--- START ---

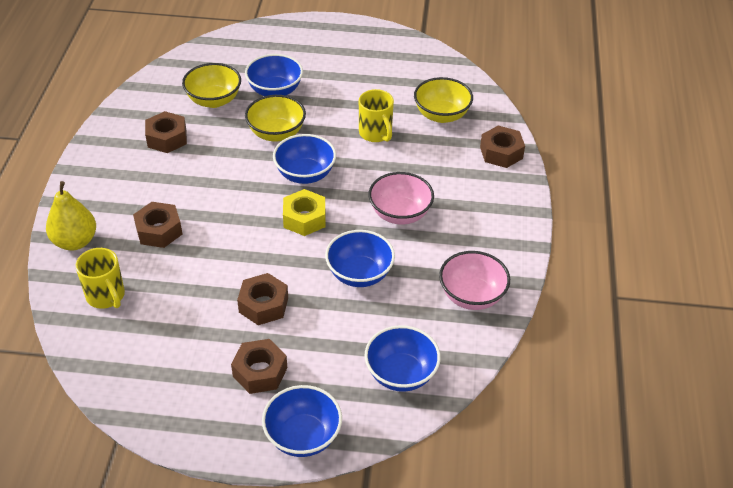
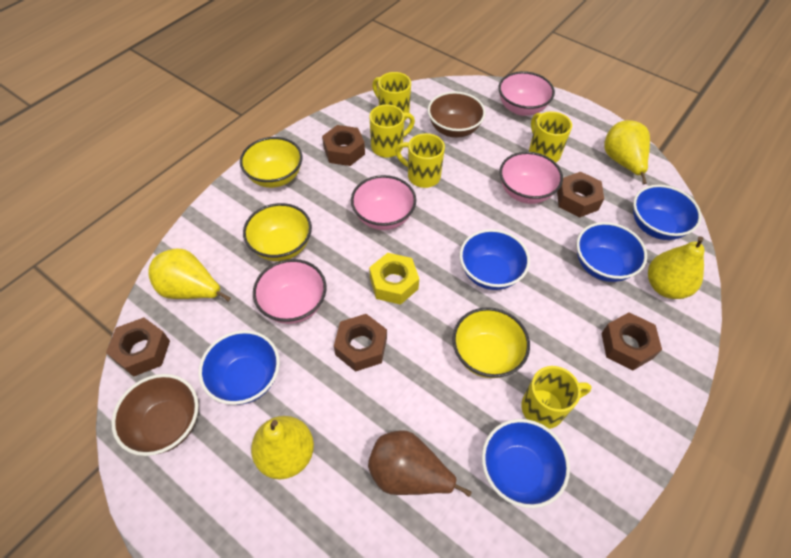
brown bowl: none = 0 -> [111,374,198,456] [428,91,486,138] = 2
brown pear: none = 0 -> [368,430,472,497] = 1
pink bowl: [368,172,434,225] [439,251,510,310] = 2 -> [253,259,327,324] [351,175,416,230] [498,71,555,116] [499,152,563,204] = 4
yellow mug: [76,248,125,309] [359,89,394,142] = 2 -> [369,104,415,157] [372,72,411,121] [395,133,445,188] [521,366,592,429] [529,111,572,162] = 5
yellow pear: [46,181,96,250] = 1 -> [148,249,231,302] [251,416,314,479] [604,120,650,184] [648,236,704,299] = 4

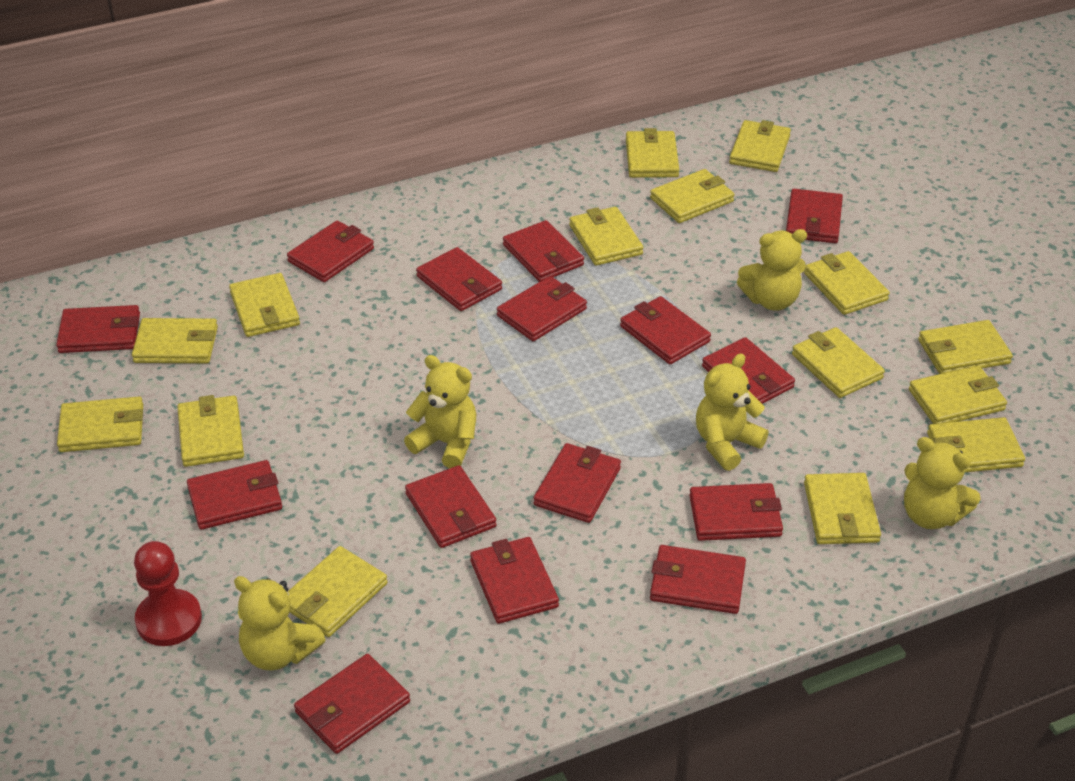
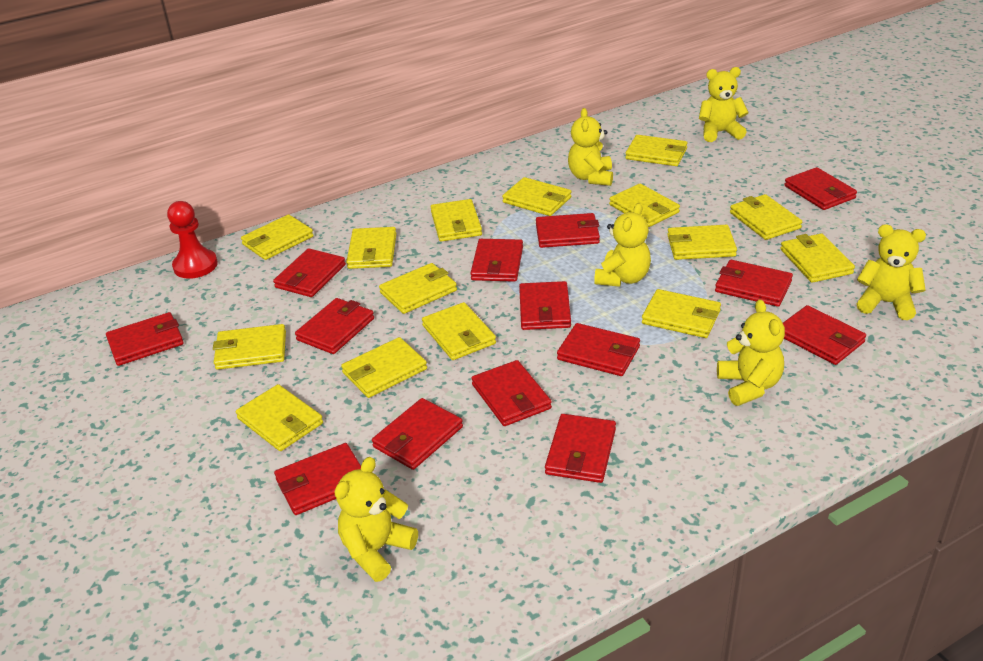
red wallet: [56,305,140,353] [187,460,282,530] [287,221,374,282] [294,654,410,754] [405,465,496,548] [416,247,502,311] [470,537,559,624] [497,276,587,341] [503,220,584,282] [534,443,621,523] [620,296,711,364] [650,545,746,614] [689,483,783,541] [702,337,795,404] [786,189,843,243] = 15 -> [106,312,184,366] [273,248,346,297] [274,443,361,515] [295,298,374,354] [372,398,463,470] [470,239,523,282] [471,360,552,426] [519,281,571,330] [536,213,600,248] [545,414,616,483] [557,323,640,376] [715,260,793,307] [783,305,866,365] [784,167,857,210] = 14
yellow teddy bear: [234,576,326,670] [404,355,476,469] [696,353,769,471] [737,229,807,311] [904,437,980,529] = 5 -> [335,457,418,582] [568,108,613,186] [594,203,651,287] [699,67,749,142] [717,299,785,406] [857,224,926,320] = 6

--- END ---

**THE PROBLEM:** Each record must be repeated exactly, and no picture may be carried over.

**ANSWER SPACE:**
brown bowl: none = 0 -> [111,374,198,456] [428,91,486,138] = 2
brown pear: none = 0 -> [368,430,472,497] = 1
pink bowl: [368,172,434,225] [439,251,510,310] = 2 -> [253,259,327,324] [351,175,416,230] [498,71,555,116] [499,152,563,204] = 4
yellow mug: [76,248,125,309] [359,89,394,142] = 2 -> [369,104,415,157] [372,72,411,121] [395,133,445,188] [521,366,592,429] [529,111,572,162] = 5
yellow pear: [46,181,96,250] = 1 -> [148,249,231,302] [251,416,314,479] [604,120,650,184] [648,236,704,299] = 4

red wallet: [56,305,140,353] [187,460,282,530] [287,221,374,282] [294,654,410,754] [405,465,496,548] [416,247,502,311] [470,537,559,624] [497,276,587,341] [503,220,584,282] [534,443,621,523] [620,296,711,364] [650,545,746,614] [689,483,783,541] [702,337,795,404] [786,189,843,243] = 15 -> [106,312,184,366] [273,248,346,297] [274,443,361,515] [295,298,374,354] [372,398,463,470] [470,239,523,282] [471,360,552,426] [519,281,571,330] [536,213,600,248] [545,414,616,483] [557,323,640,376] [715,260,793,307] [783,305,866,365] [784,167,857,210] = 14
yellow teddy bear: [234,576,326,670] [404,355,476,469] [696,353,769,471] [737,229,807,311] [904,437,980,529] = 5 -> [335,457,418,582] [568,108,613,186] [594,203,651,287] [699,67,749,142] [717,299,785,406] [857,224,926,320] = 6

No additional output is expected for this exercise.